(Spatial reasoning data)

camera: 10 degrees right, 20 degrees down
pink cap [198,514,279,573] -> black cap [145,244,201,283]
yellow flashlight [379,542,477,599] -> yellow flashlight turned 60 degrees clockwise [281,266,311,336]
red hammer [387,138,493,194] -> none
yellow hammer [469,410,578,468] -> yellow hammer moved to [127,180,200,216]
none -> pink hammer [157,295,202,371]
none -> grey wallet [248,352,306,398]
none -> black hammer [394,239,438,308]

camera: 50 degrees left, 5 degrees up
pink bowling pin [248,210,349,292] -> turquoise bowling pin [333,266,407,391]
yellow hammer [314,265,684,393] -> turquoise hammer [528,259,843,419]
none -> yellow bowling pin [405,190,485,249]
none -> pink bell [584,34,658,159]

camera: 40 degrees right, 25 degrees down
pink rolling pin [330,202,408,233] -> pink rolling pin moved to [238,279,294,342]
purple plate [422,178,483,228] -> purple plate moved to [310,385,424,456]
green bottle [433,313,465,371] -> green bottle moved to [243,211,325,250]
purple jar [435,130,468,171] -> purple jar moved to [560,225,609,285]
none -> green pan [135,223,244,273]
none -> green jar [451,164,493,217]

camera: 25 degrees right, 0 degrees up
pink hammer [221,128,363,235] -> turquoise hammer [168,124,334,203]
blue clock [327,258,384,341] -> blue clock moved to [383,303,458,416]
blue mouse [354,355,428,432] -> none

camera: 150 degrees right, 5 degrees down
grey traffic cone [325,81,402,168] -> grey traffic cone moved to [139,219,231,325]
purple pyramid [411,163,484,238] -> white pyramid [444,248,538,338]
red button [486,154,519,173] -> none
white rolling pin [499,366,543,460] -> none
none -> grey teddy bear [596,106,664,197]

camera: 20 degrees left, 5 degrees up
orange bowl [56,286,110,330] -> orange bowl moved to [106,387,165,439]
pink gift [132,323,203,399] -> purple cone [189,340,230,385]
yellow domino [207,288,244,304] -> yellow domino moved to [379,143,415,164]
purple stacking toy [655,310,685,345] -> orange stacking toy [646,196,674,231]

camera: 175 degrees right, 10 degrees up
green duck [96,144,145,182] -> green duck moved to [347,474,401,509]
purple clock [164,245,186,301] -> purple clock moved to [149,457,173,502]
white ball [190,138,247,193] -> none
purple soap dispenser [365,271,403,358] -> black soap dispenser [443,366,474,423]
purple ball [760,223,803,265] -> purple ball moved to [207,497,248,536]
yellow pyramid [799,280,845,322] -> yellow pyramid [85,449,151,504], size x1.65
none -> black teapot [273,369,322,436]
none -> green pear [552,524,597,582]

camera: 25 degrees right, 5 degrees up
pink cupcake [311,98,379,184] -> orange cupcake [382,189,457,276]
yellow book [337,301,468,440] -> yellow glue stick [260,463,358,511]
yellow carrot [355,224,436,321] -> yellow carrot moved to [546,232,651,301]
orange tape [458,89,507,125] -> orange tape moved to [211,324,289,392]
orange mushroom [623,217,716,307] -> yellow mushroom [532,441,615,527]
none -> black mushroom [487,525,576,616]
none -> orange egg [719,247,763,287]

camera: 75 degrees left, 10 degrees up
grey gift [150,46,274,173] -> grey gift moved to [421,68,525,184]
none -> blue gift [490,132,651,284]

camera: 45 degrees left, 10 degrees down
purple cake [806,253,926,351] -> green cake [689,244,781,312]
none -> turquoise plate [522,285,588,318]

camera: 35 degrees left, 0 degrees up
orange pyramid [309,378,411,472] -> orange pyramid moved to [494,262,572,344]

> About this task
Taking the entries from their first line through the line with "none -> pink bell [584,34,658,159]", inclusive, restate each line word for word and give nothing else.

> Task result
camera: 10 degrees right, 20 degrees down
pink cap [198,514,279,573] -> black cap [145,244,201,283]
yellow flashlight [379,542,477,599] -> yellow flashlight turned 60 degrees clockwise [281,266,311,336]
red hammer [387,138,493,194] -> none
yellow hammer [469,410,578,468] -> yellow hammer moved to [127,180,200,216]
none -> pink hammer [157,295,202,371]
none -> grey wallet [248,352,306,398]
none -> black hammer [394,239,438,308]

camera: 50 degrees left, 5 degrees up
pink bowling pin [248,210,349,292] -> turquoise bowling pin [333,266,407,391]
yellow hammer [314,265,684,393] -> turquoise hammer [528,259,843,419]
none -> yellow bowling pin [405,190,485,249]
none -> pink bell [584,34,658,159]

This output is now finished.